▸ TASK
The records below must be transcribed precisely and in full.

▸ DATA FOR THIS EXERCISE

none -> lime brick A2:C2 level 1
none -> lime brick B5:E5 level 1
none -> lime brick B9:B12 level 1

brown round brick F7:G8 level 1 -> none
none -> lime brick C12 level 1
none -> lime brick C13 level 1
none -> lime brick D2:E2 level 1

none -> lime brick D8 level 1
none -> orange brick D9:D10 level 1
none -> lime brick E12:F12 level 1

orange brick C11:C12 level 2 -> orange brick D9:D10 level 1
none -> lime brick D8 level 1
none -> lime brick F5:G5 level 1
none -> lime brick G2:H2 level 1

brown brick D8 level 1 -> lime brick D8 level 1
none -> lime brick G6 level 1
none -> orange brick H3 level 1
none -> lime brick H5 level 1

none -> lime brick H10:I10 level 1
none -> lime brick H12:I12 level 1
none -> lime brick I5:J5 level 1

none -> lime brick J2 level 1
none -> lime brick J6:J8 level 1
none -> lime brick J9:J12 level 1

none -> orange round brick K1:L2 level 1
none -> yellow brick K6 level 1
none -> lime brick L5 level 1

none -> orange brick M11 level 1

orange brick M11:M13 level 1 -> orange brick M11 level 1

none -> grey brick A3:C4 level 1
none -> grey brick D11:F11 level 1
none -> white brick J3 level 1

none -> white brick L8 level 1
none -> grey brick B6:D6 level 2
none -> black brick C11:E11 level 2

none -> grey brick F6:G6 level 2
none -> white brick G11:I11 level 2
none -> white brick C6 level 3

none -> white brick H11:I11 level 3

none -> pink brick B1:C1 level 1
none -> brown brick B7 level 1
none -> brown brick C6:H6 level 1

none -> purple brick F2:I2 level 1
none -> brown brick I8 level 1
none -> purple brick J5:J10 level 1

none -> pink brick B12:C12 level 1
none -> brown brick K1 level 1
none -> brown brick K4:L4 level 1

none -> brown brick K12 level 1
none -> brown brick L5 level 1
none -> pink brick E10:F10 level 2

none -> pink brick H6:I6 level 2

▸ REPLY
none -> lime brick A2:C2 level 1
none -> lime brick B5:E5 level 1
none -> lime brick B9:B12 level 1

brown round brick F7:G8 level 1 -> none
none -> lime brick C12 level 1
none -> lime brick C13 level 1
none -> lime brick D2:E2 level 1

none -> lime brick D8 level 1
none -> orange brick D9:D10 level 1
none -> lime brick E12:F12 level 1

orange brick C11:C12 level 2 -> orange brick D9:D10 level 1
none -> lime brick D8 level 1
none -> lime brick F5:G5 level 1
none -> lime brick G2:H2 level 1

brown brick D8 level 1 -> lime brick D8 level 1
none -> lime brick G6 level 1
none -> orange brick H3 level 1
none -> lime brick H5 level 1

none -> lime brick H10:I10 level 1
none -> lime brick H12:I12 level 1
none -> lime brick I5:J5 level 1

none -> lime brick J2 level 1
none -> lime brick J6:J8 level 1
none -> lime brick J9:J12 level 1

none -> orange round brick K1:L2 level 1
none -> yellow brick K6 level 1
none -> lime brick L5 level 1

none -> orange brick M11 level 1

orange brick M11:M13 level 1 -> orange brick M11 level 1

none -> grey brick A3:C4 level 1
none -> grey brick D11:F11 level 1
none -> white brick J3 level 1

none -> white brick L8 level 1
none -> grey brick B6:D6 level 2
none -> black brick C11:E11 level 2

none -> grey brick F6:G6 level 2
none -> white brick G11:I11 level 2
none -> white brick C6 level 3

none -> white brick H11:I11 level 3

none -> pink brick B1:C1 level 1
none -> brown brick B7 level 1
none -> brown brick C6:H6 level 1

none -> purple brick F2:I2 level 1
none -> brown brick I8 level 1
none -> purple brick J5:J10 level 1

none -> pink brick B12:C12 level 1
none -> brown brick K1 level 1
none -> brown brick K4:L4 level 1

none -> brown brick K12 level 1
none -> brown brick L5 level 1
none -> pink brick E10:F10 level 2

none -> pink brick H6:I6 level 2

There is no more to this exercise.